Determine how many lines in the entries below contain "plus", and output only that number.

════════════════

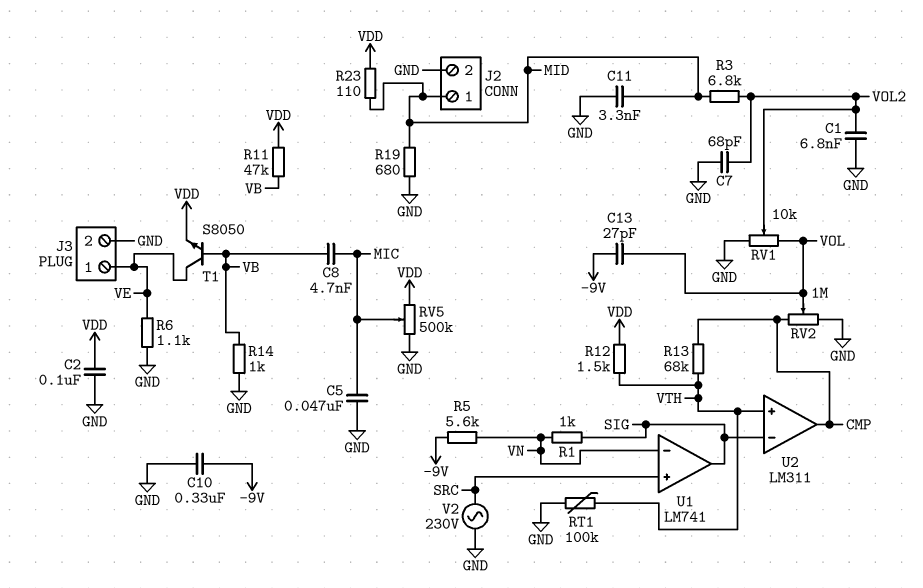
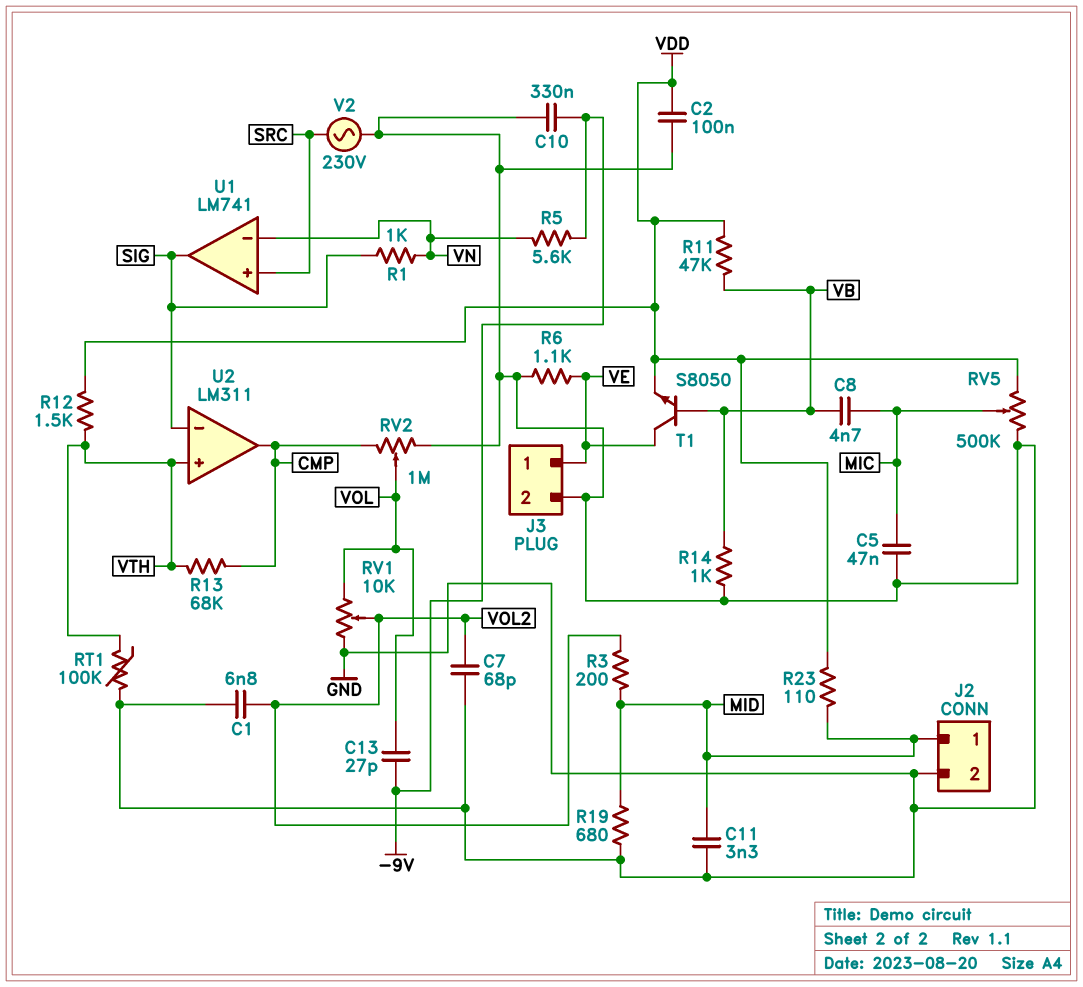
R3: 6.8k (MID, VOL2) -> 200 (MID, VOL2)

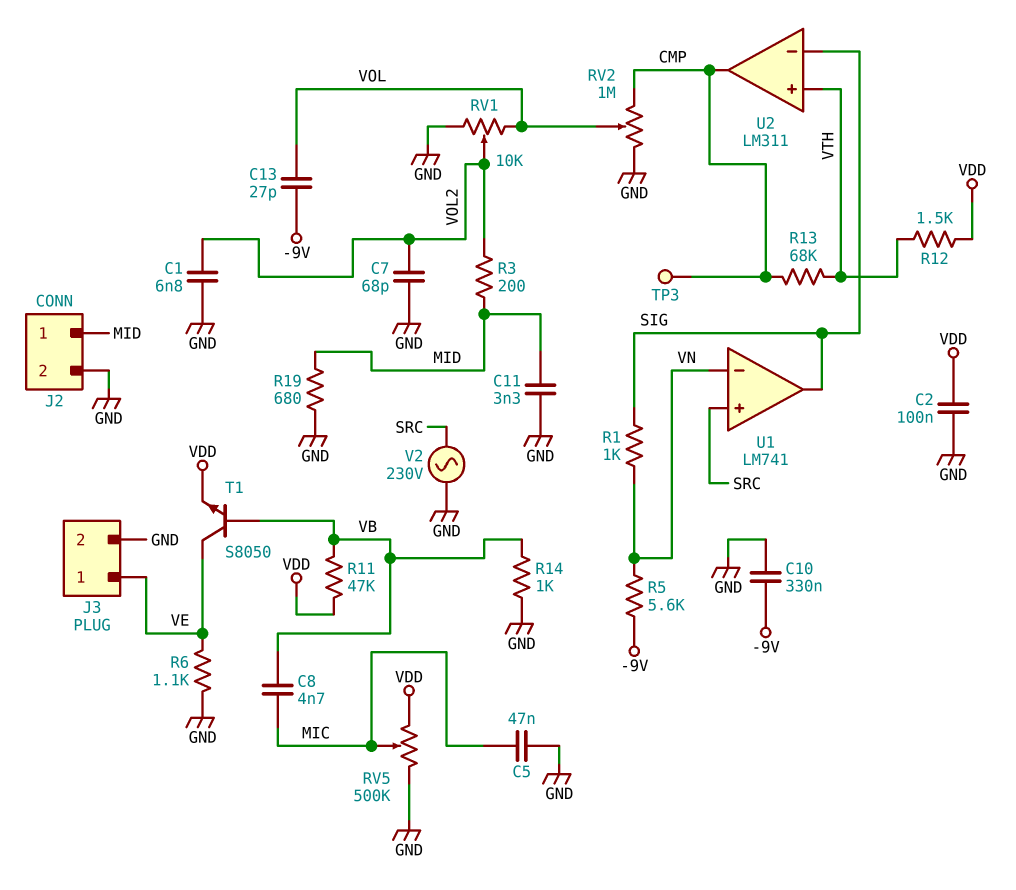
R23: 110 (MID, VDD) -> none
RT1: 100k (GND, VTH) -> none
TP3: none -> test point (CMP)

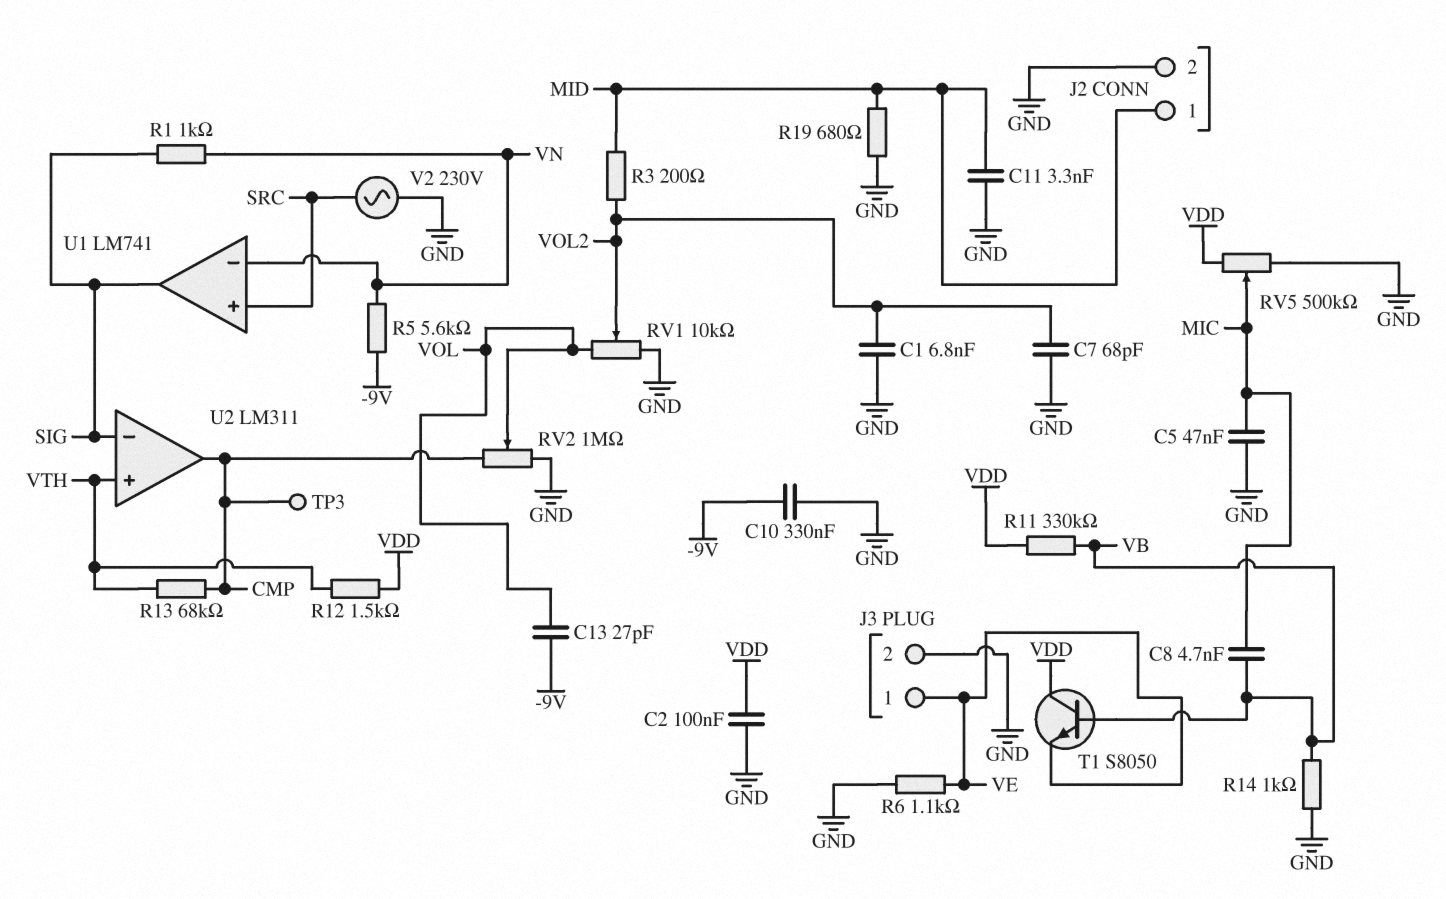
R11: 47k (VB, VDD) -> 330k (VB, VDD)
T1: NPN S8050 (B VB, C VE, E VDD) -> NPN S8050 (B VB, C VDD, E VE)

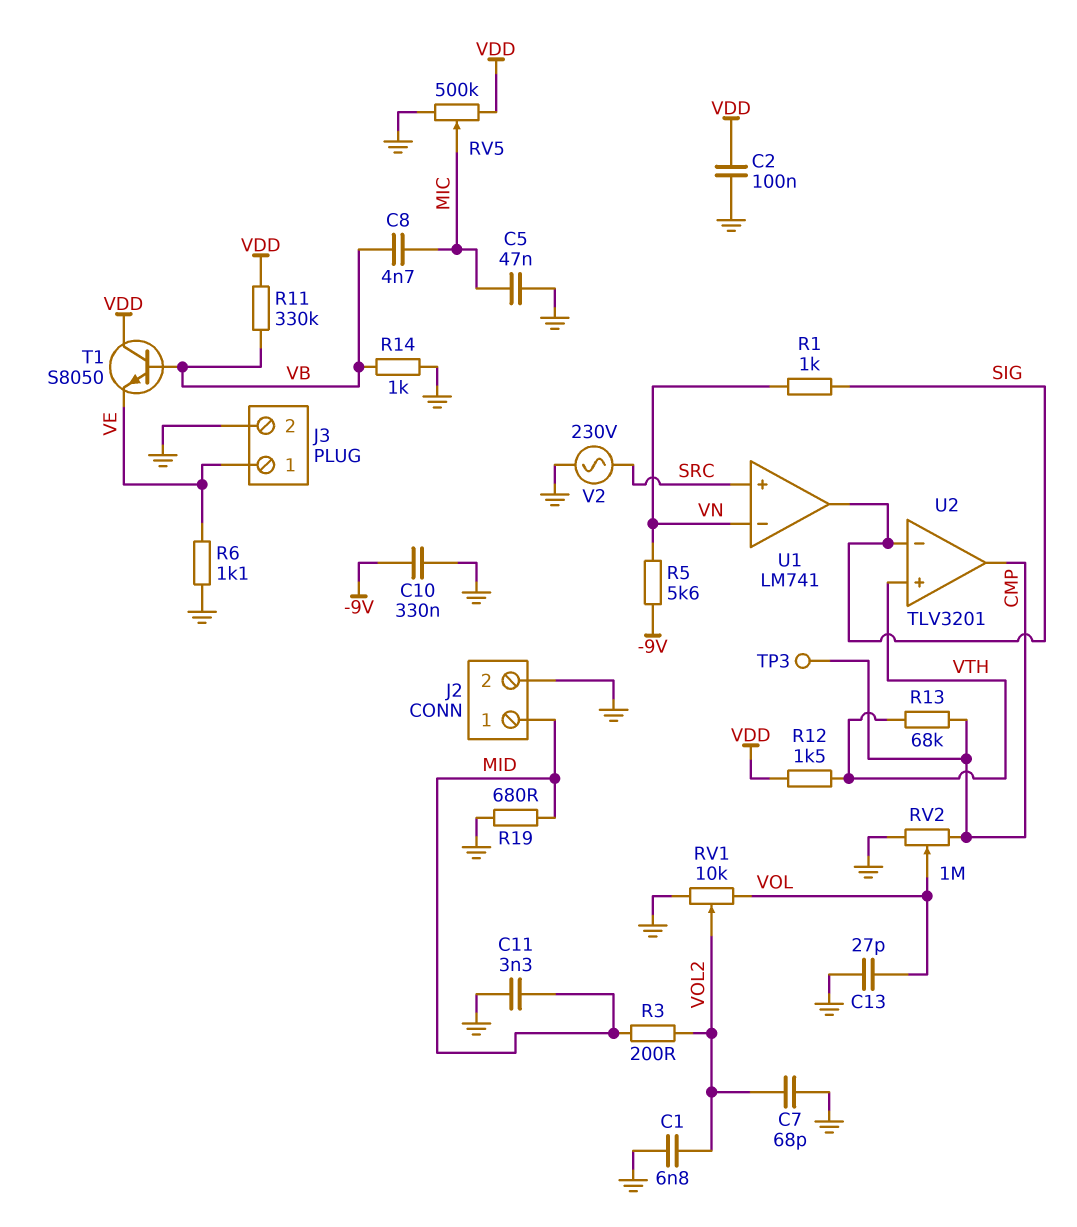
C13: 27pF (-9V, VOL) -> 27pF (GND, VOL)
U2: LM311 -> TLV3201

════════════════

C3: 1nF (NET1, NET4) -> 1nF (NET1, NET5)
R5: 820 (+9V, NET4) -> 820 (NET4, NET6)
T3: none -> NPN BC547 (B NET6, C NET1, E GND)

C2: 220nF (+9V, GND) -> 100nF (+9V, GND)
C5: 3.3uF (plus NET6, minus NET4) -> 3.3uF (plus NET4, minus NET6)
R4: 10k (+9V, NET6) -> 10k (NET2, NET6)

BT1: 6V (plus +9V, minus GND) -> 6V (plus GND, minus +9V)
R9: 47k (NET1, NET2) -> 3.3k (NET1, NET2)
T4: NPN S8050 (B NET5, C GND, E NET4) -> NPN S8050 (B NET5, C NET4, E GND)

════════════════

■ ANSWER BOX
2